EXERCISE AIM |
Somewhere below is a line with "marchewka/pomarańczowy [80,471] ->" and, later, a line with "none -> karton mleka/różowy [614,292]"; repeat those two lines and all the lines between them, exactly as they are.

EXCERPTED DATA |
+ + + + + + +

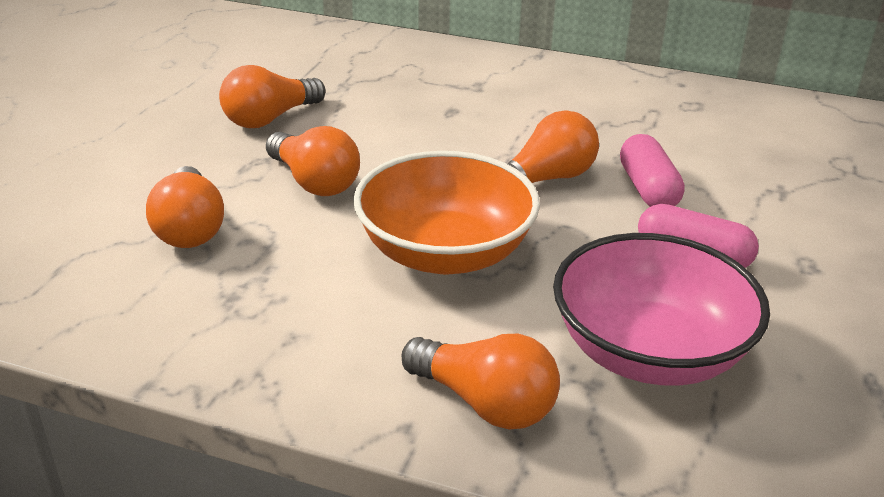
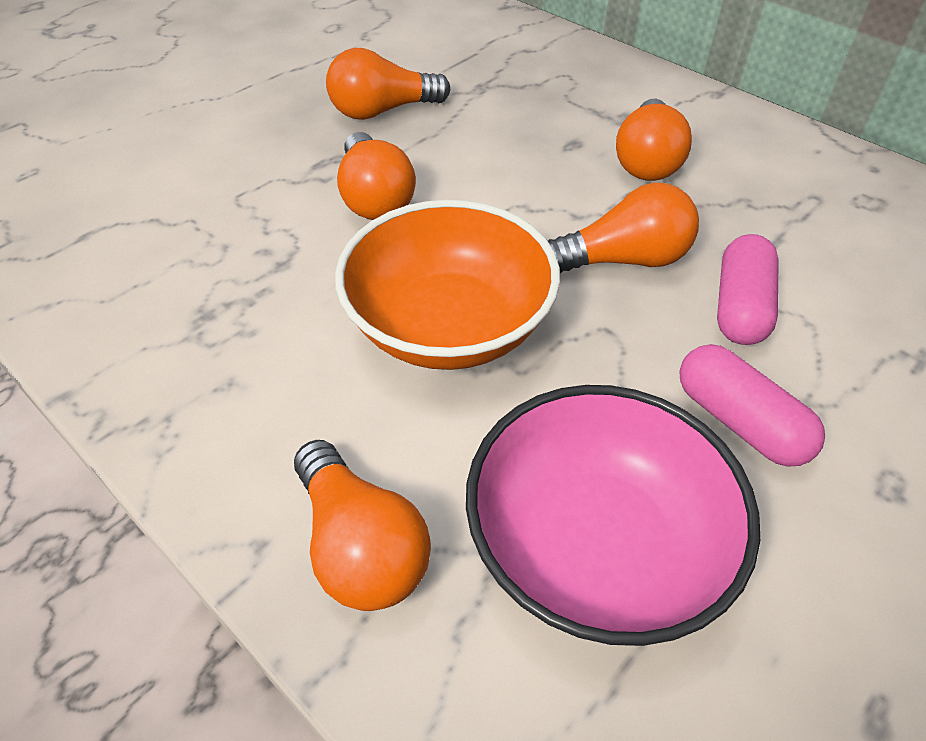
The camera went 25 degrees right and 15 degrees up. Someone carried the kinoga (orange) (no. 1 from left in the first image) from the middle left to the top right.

+ + + + + + +

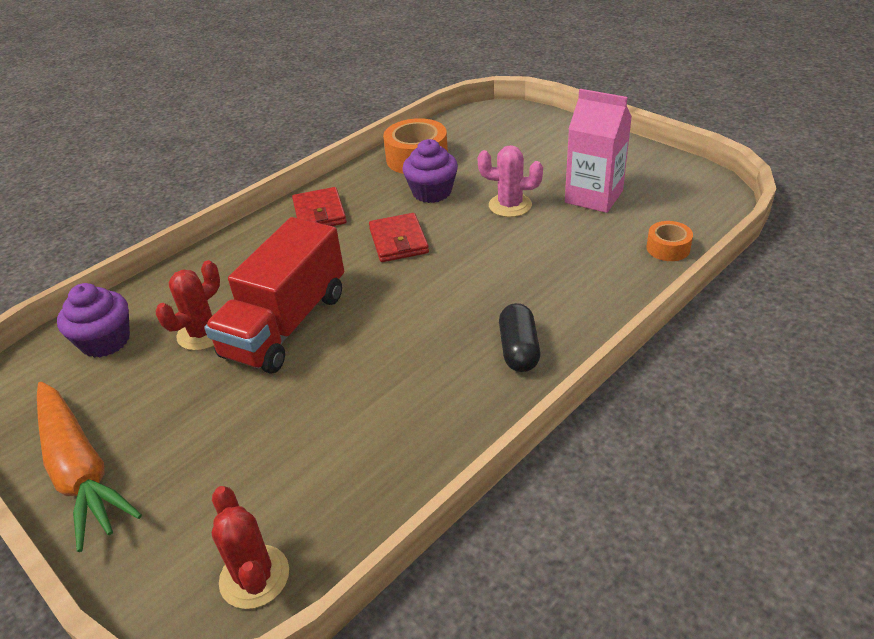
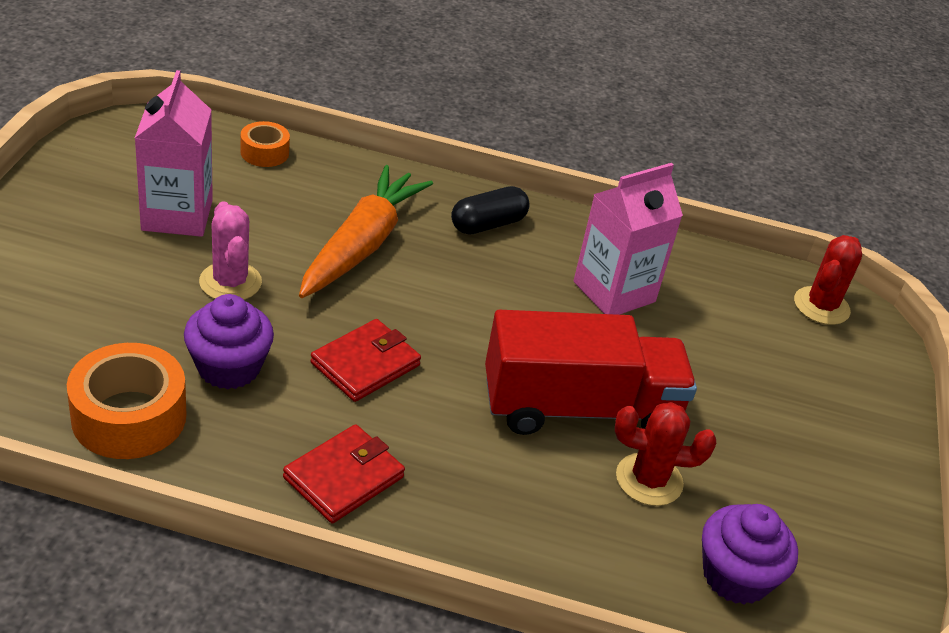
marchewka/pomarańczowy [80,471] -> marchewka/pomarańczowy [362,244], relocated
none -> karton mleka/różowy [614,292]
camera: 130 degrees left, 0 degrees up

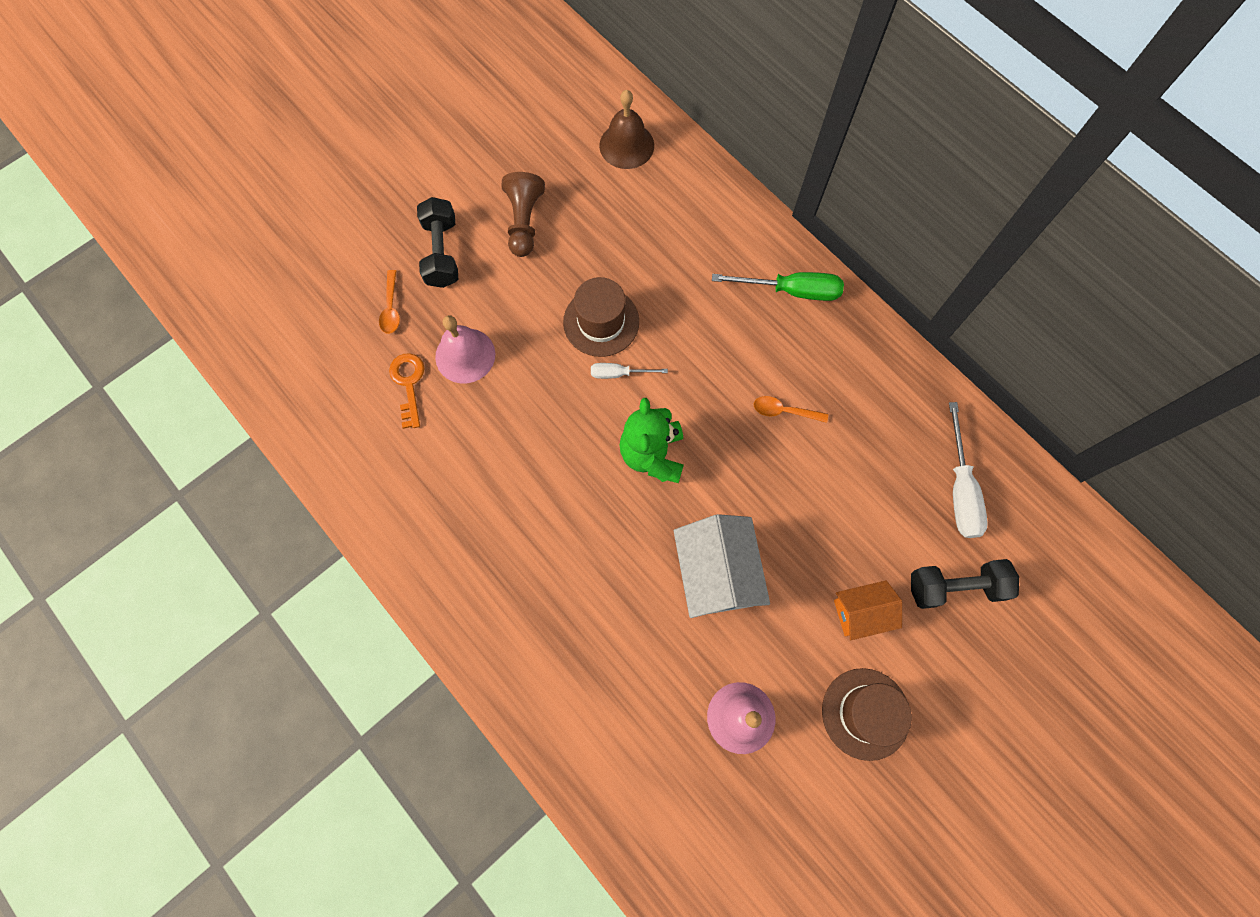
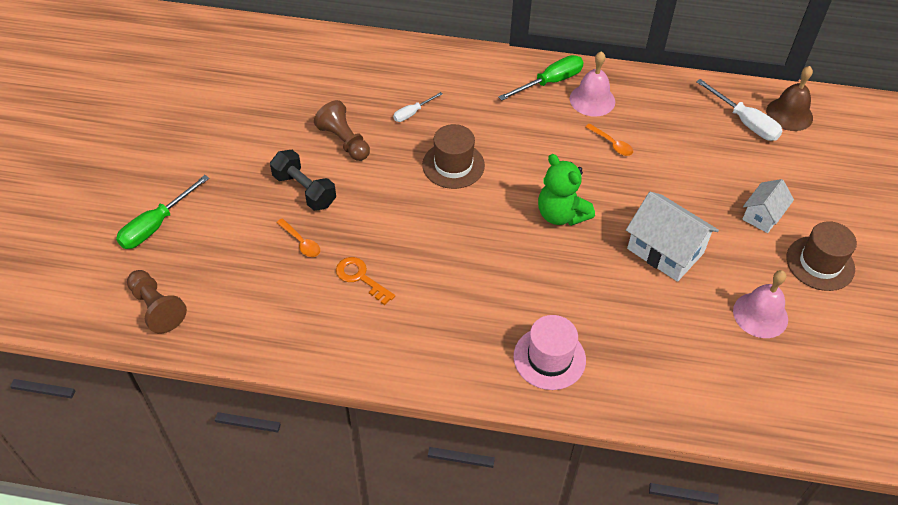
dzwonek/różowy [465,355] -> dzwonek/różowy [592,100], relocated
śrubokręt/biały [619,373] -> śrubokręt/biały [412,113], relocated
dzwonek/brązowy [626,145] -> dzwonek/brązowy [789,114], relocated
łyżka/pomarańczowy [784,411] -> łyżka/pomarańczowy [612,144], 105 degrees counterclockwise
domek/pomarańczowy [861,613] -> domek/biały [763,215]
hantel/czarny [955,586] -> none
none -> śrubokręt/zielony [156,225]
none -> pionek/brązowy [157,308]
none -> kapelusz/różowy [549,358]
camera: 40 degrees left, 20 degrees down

+ + + + + + +

ANSWER SPACE |
marchewka/pomarańczowy [80,471] -> marchewka/pomarańczowy [362,244], relocated
none -> karton mleka/różowy [614,292]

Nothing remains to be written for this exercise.